* _Exercise requirements_
Repeat each line, word for word, from the one containing "(212, 356) = (522, 138): green" through the last line of the entries, and include no other output.

--------------------

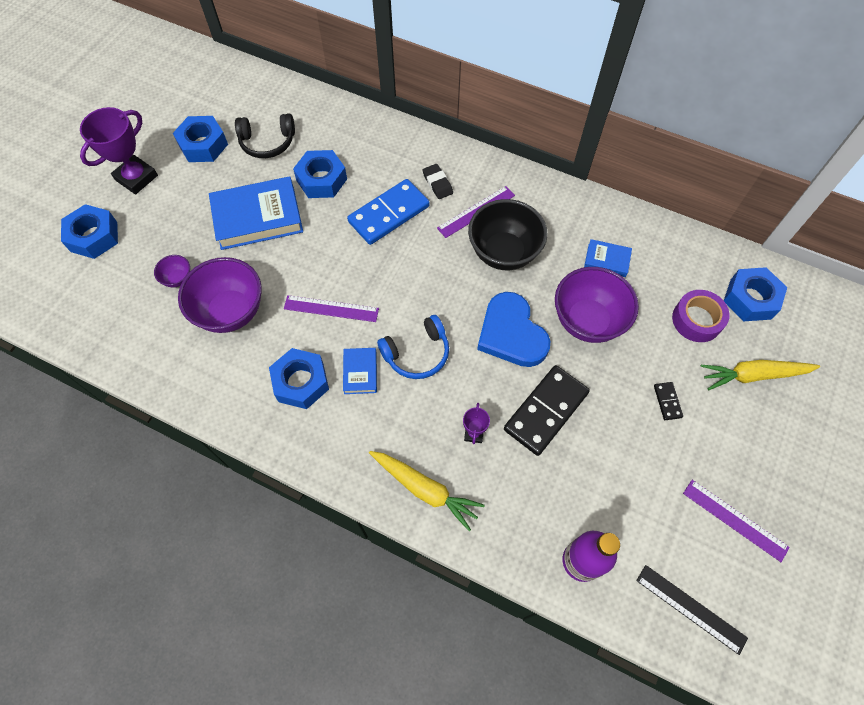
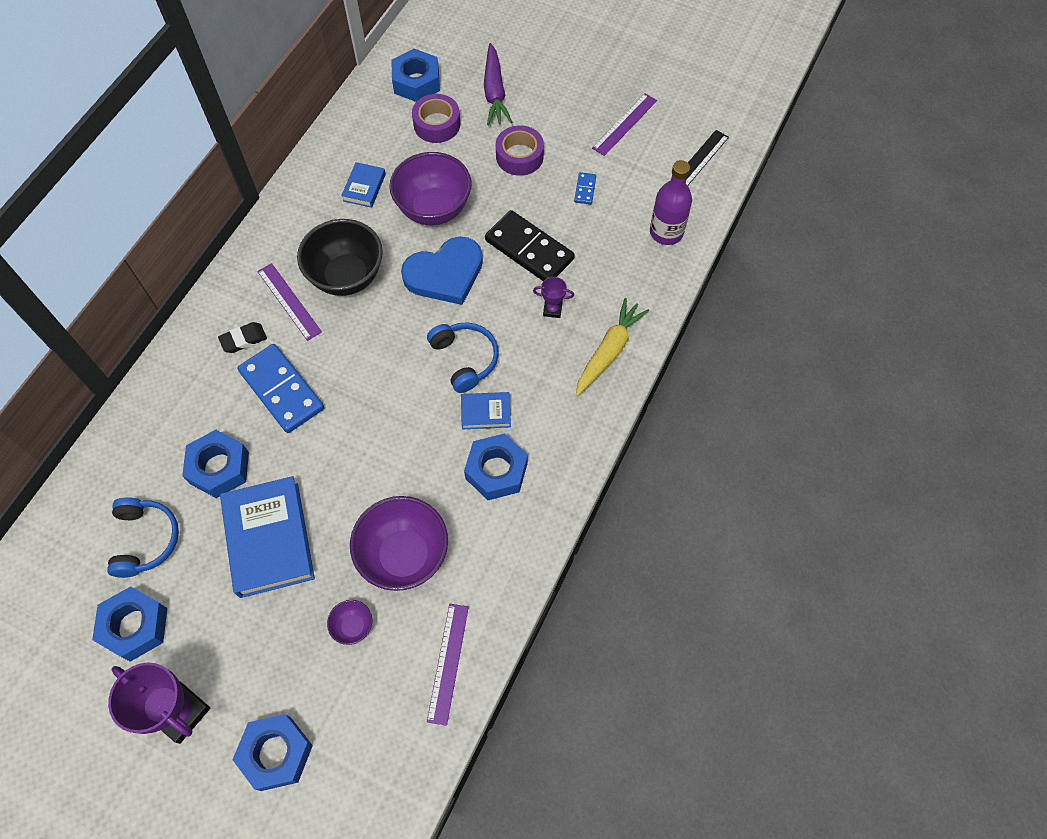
camera: 90 degrees left, 0 degrees up
(267, 142) = (145, 540): black headphones -> blue headphones
(331, 309) = (406, 446): purple ruler -> purple ruler (448, 663)
(631, 470) = (585, 189): none -> blue domino
(667, 401) = (519, 156): black domino -> purple tape
(753, 375) = (494, 92): yellow carrot -> purple carrot

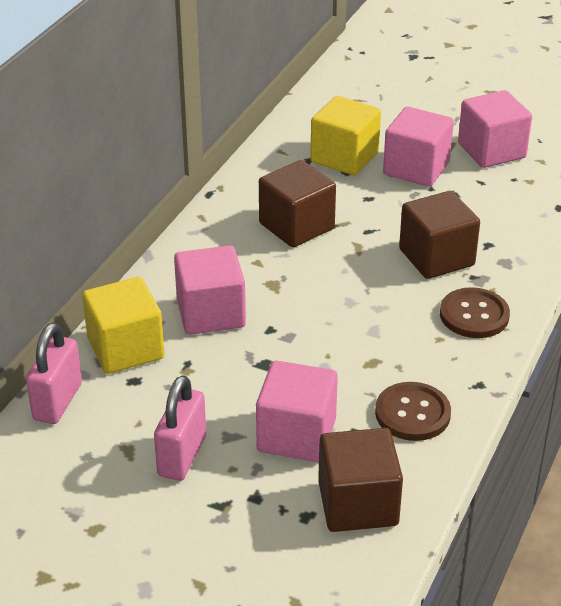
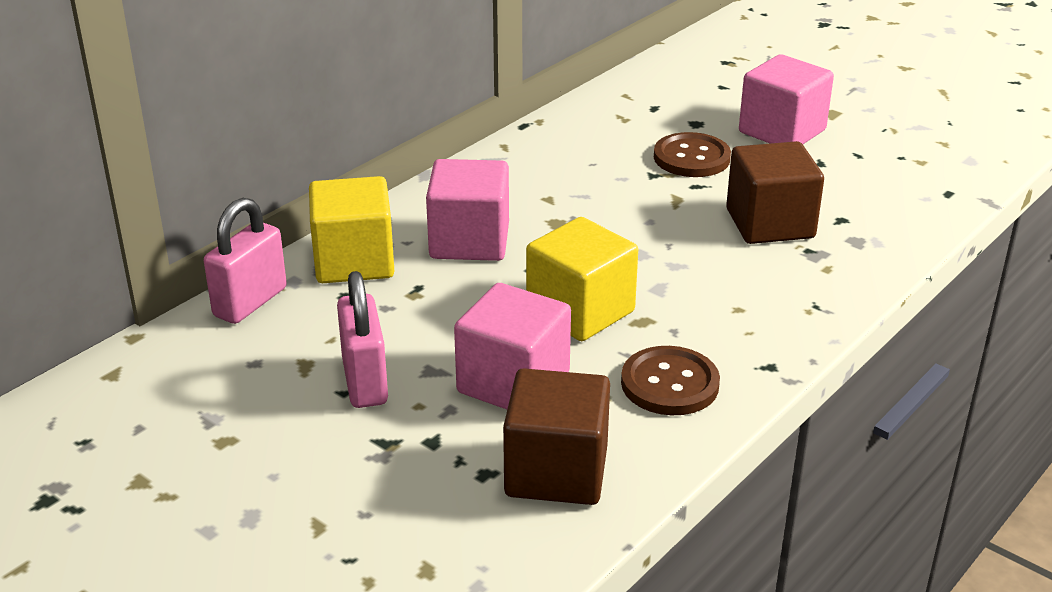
camera: 15 degrees right, 5 degrees down
(182, 456) = (365, 382): pink padlock -> pink padlock turned 45 degrees counterclockwise
(296, 226) = (611, 169): brown cube -> none
(344, 157) = (699, 110): yellow cube -> yellow cube (580, 311)
(474, 315) = (793, 290): brown button -> brown button (691, 158)
(491, 151) = (883, 125): pink cube -> none

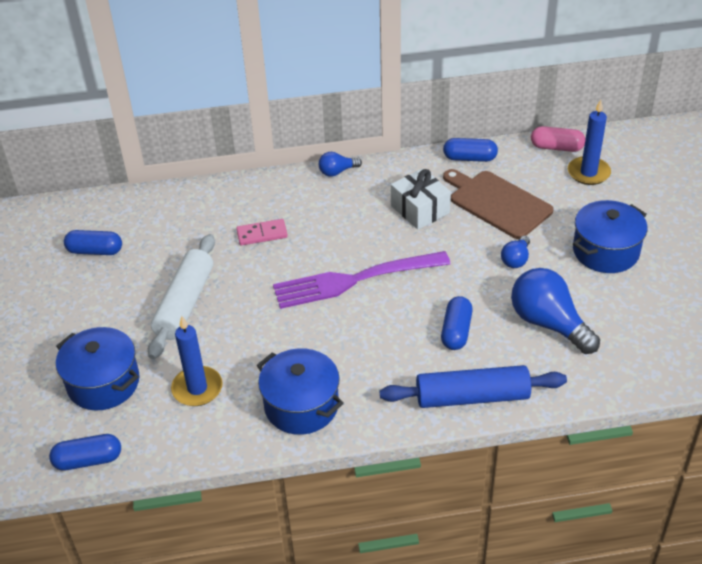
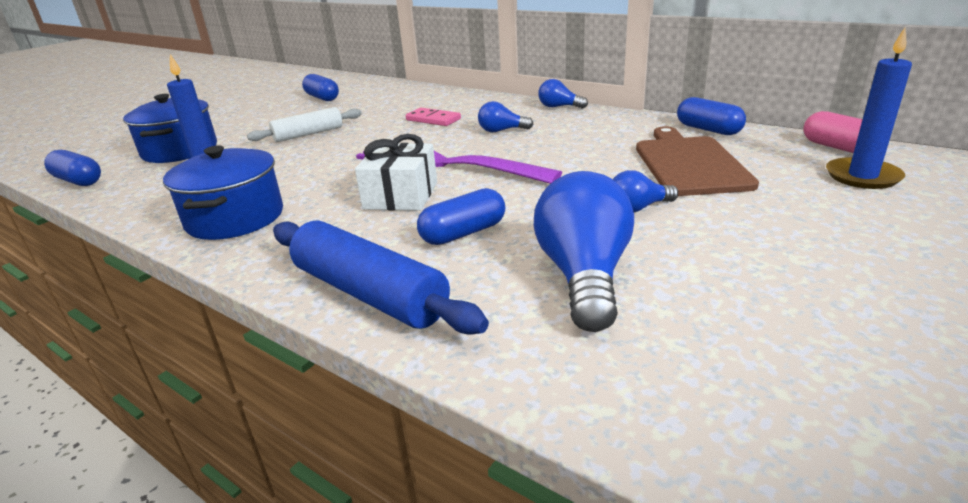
camera: 45 degrees right, 15 degrees down
(185, 304) = (308, 134): white rolling pin -> white rolling pin, size x0.66
(337, 223) = (501, 131): none -> blue light bulb
(420, 209) = (592, 144): white gift -> white gift (401, 195)
(605, 251) = (787, 246): blue pot -> none

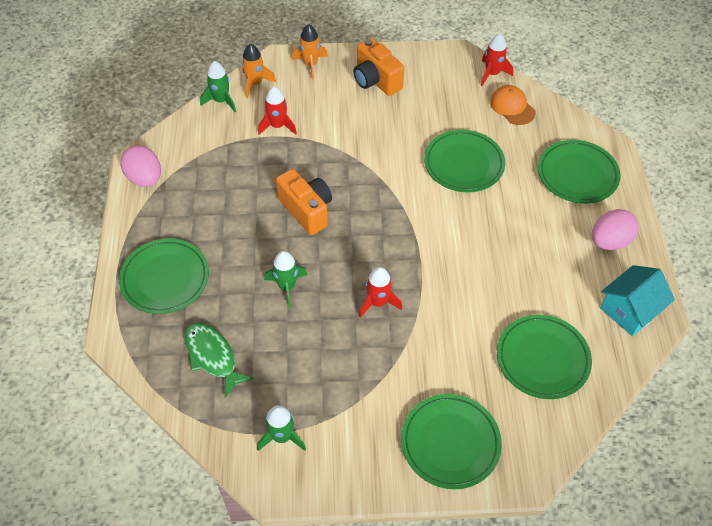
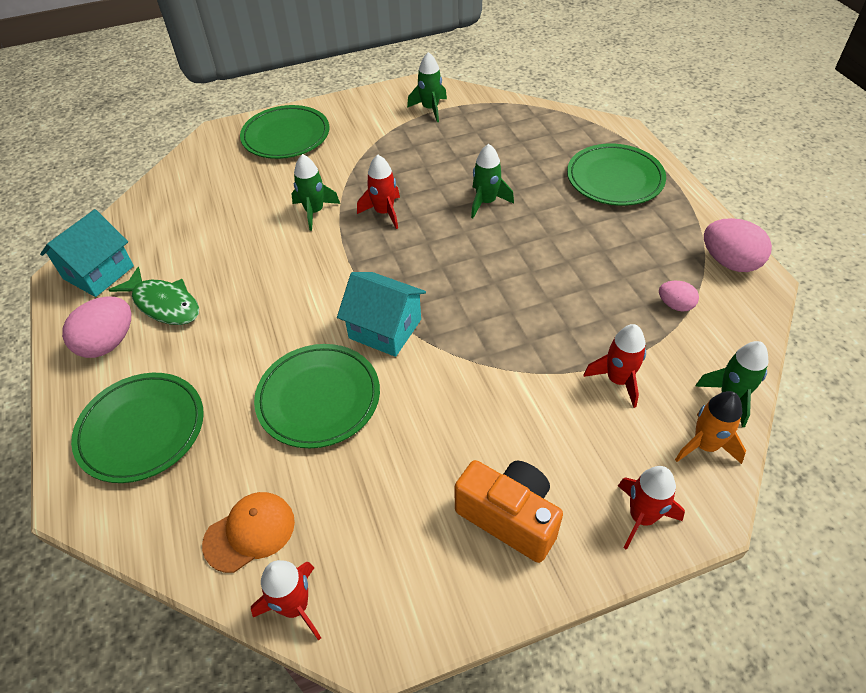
camera: 165 degrees right, 5 degrees down
(207, 159) = (675, 305): none -> pink egg
(212, 356) = (522, 138): green fish -> green fish (164, 304)
(306, 210) = (508, 279): orange camera -> none
(310, 64) = (641, 517): orange rocket -> red rocket
(409, 197) = (385, 329): none -> turquoise house
(439, 322) = (314, 212): none -> green rocket
(512, 107) = (250, 532): orange cap -> orange cap turned 75 degrees counterclockwise
(542, 358) = (202, 209): green plate -> none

--------------------

* _Answer space_
(212, 356) = (522, 138): green fish -> green fish (164, 304)
(306, 210) = (508, 279): orange camera -> none
(310, 64) = (641, 517): orange rocket -> red rocket
(409, 197) = (385, 329): none -> turquoise house
(439, 322) = (314, 212): none -> green rocket
(512, 107) = (250, 532): orange cap -> orange cap turned 75 degrees counterclockwise
(542, 358) = (202, 209): green plate -> none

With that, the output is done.